----- Material to process

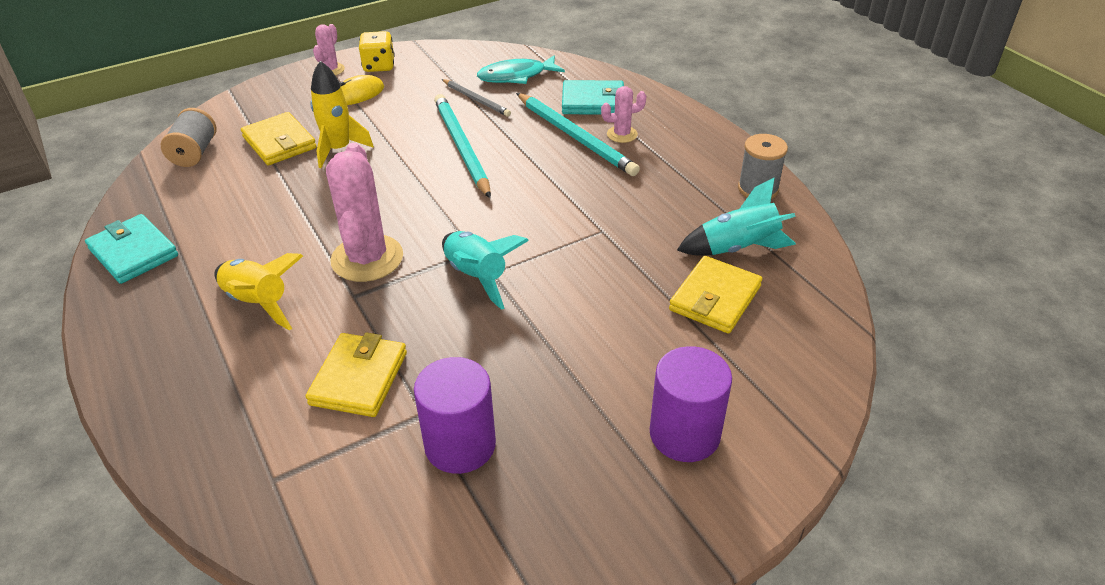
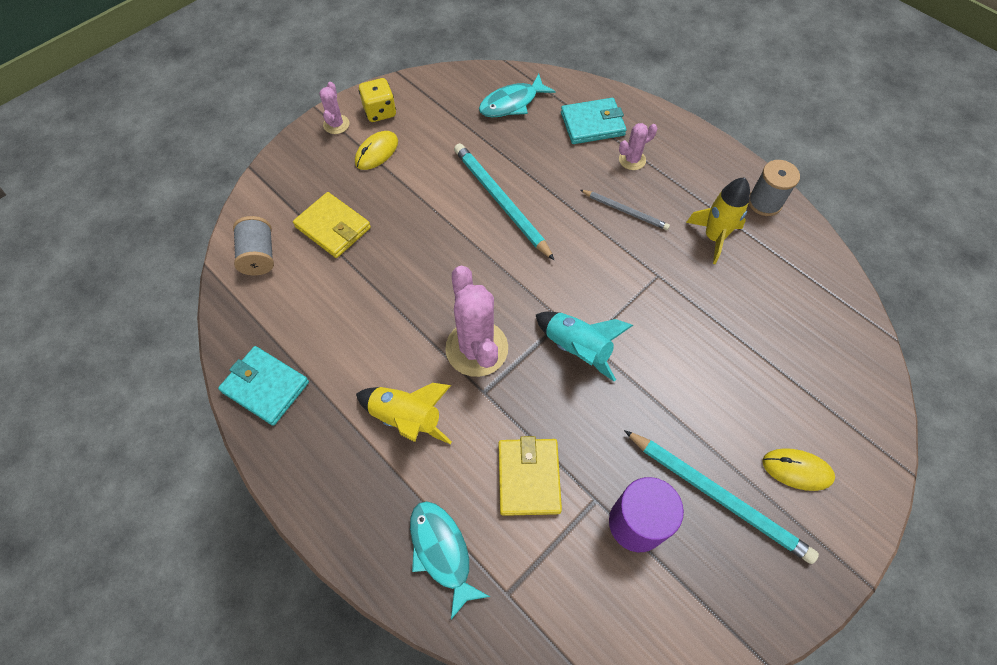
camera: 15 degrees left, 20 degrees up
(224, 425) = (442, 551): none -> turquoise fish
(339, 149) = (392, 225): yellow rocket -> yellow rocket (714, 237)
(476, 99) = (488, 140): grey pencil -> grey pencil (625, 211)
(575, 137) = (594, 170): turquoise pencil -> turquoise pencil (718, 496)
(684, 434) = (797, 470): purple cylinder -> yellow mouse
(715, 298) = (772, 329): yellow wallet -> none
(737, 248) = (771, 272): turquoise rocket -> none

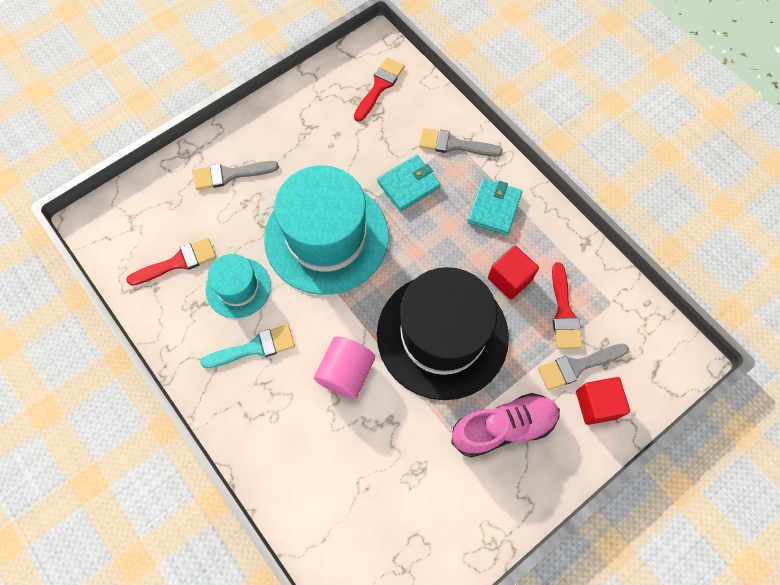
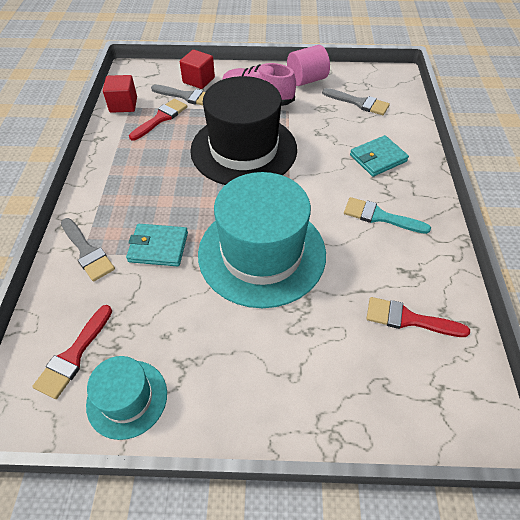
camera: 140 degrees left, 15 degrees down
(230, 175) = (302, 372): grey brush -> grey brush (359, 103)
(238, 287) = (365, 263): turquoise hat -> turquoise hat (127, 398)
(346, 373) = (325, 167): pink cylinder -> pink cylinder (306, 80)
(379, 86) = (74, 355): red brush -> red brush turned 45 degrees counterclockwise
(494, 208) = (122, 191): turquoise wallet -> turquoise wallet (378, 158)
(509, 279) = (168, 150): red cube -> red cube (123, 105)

----------

* [Directions for this task]:
Show all lines above containing "rocket".

* [Your solution]:
(339, 149) = (392, 225): yellow rocket -> yellow rocket (714, 237)
(737, 248) = (771, 272): turquoise rocket -> none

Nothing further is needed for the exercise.